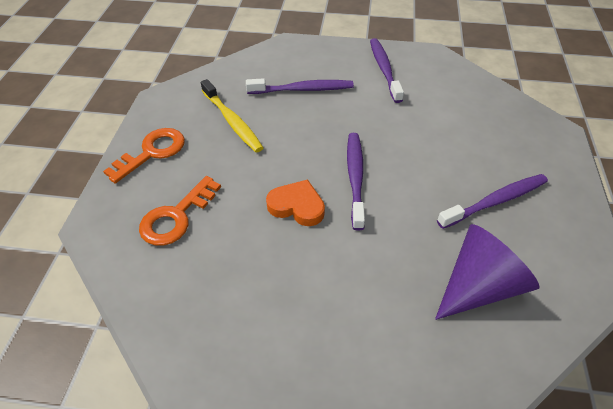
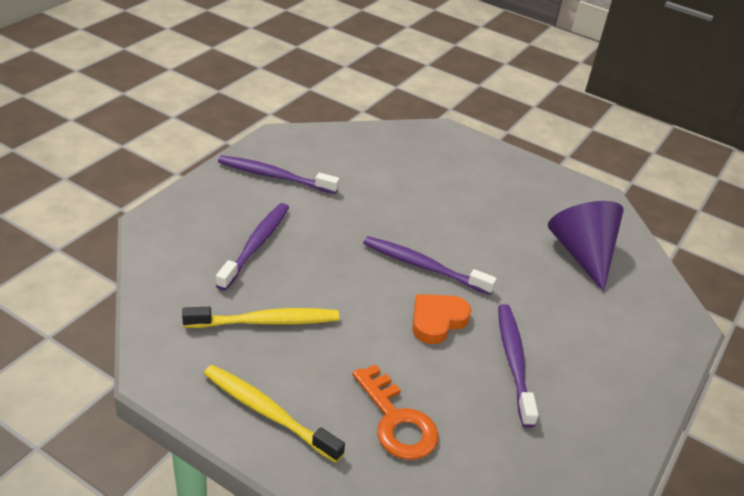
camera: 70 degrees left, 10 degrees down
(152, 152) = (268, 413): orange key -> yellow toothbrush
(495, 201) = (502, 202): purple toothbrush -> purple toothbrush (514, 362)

WORK REQUIRED
Set down, please, the lines from the line holding "(152, 152) = (268, 413): orange" through the final line of the data, exactly and with nothing added.

TASK RESULT
(152, 152) = (268, 413): orange key -> yellow toothbrush
(495, 201) = (502, 202): purple toothbrush -> purple toothbrush (514, 362)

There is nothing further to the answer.